## [What the task asks]
What is needed is an exact transcription of every entry below, with the pictures left out.

## [Source data]
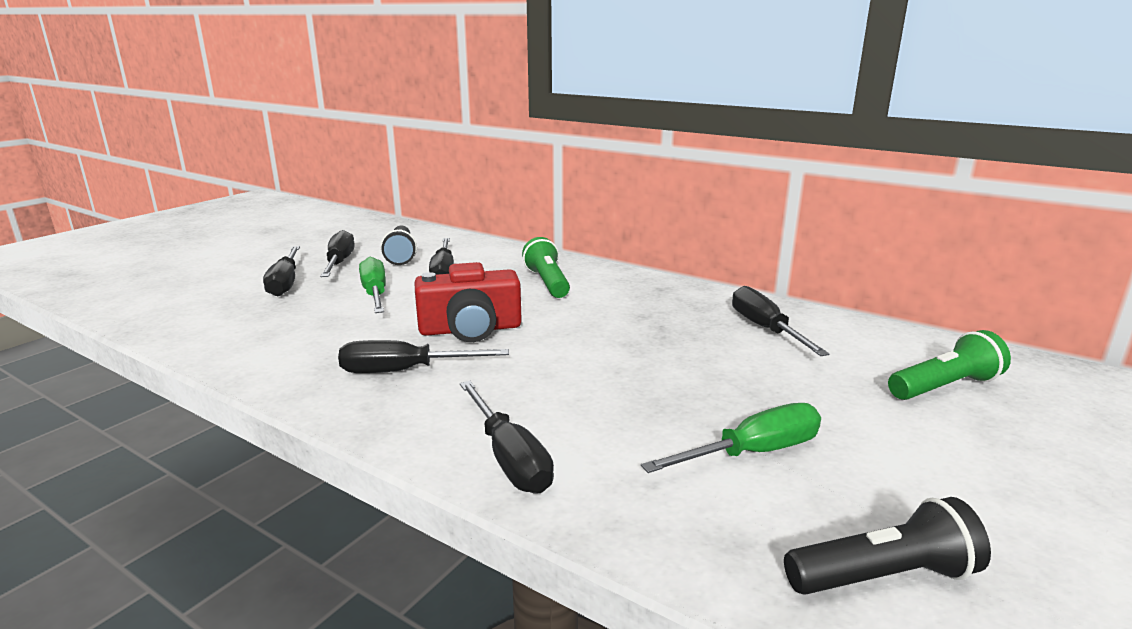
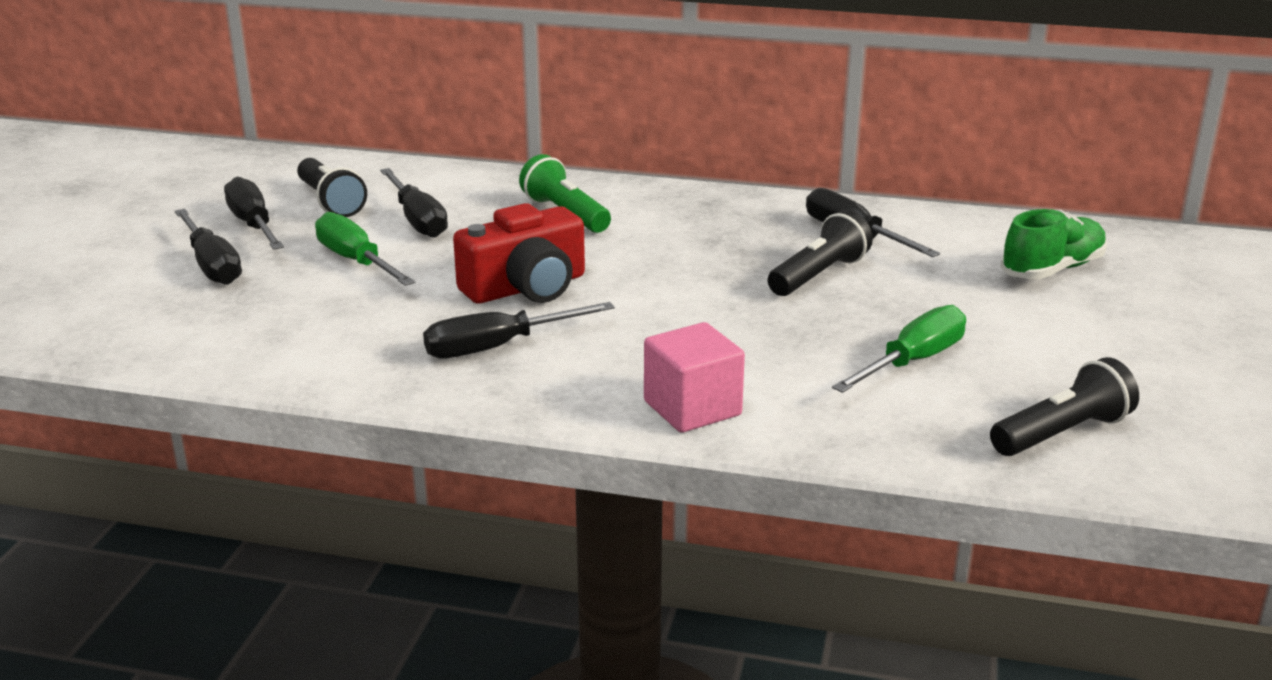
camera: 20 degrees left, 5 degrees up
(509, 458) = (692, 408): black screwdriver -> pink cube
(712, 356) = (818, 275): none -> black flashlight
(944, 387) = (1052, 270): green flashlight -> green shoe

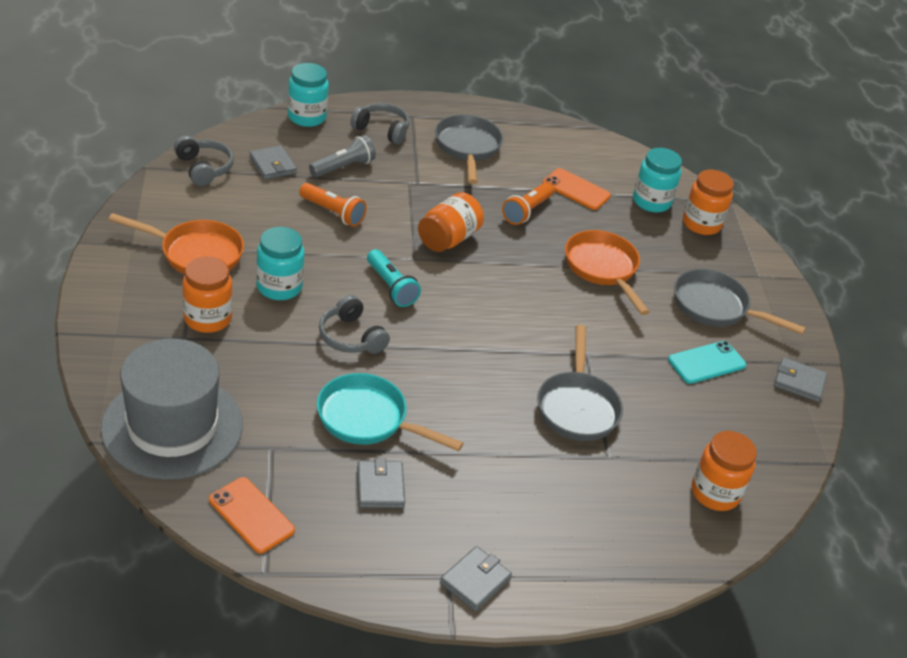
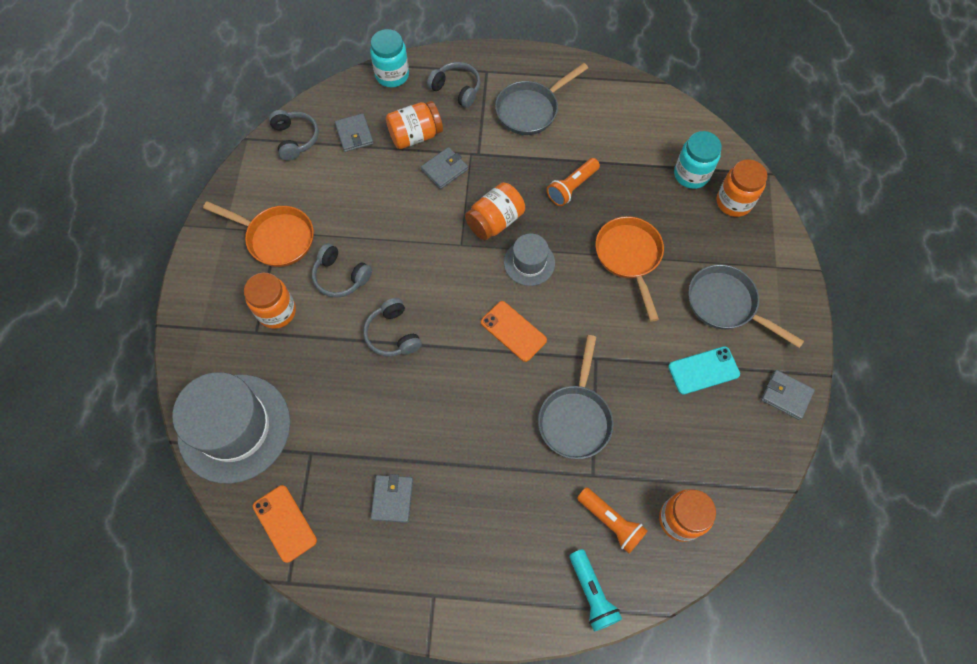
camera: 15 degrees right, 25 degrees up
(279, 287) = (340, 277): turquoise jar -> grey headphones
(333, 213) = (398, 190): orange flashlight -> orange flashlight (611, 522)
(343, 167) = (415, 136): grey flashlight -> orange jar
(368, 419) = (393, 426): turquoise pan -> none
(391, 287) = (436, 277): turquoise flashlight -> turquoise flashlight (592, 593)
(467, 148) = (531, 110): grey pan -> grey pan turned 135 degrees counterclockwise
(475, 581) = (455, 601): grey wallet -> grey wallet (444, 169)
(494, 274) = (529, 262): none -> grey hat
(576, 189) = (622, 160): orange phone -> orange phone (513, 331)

## [Answer below]
camera: 20 degrees left, 5 degrees up
(509, 458) = (692, 408): black screwdriver -> pink cube
(712, 356) = (818, 275): none -> black flashlight
(944, 387) = (1052, 270): green flashlight -> green shoe

camera: 15 degrees right, 25 degrees up
(279, 287) = (340, 277): turquoise jar -> grey headphones
(333, 213) = (398, 190): orange flashlight -> orange flashlight (611, 522)
(343, 167) = (415, 136): grey flashlight -> orange jar
(368, 419) = (393, 426): turquoise pan -> none
(391, 287) = (436, 277): turquoise flashlight -> turquoise flashlight (592, 593)
(467, 148) = (531, 110): grey pan -> grey pan turned 135 degrees counterclockwise
(475, 581) = (455, 601): grey wallet -> grey wallet (444, 169)
(494, 274) = (529, 262): none -> grey hat
(576, 189) = (622, 160): orange phone -> orange phone (513, 331)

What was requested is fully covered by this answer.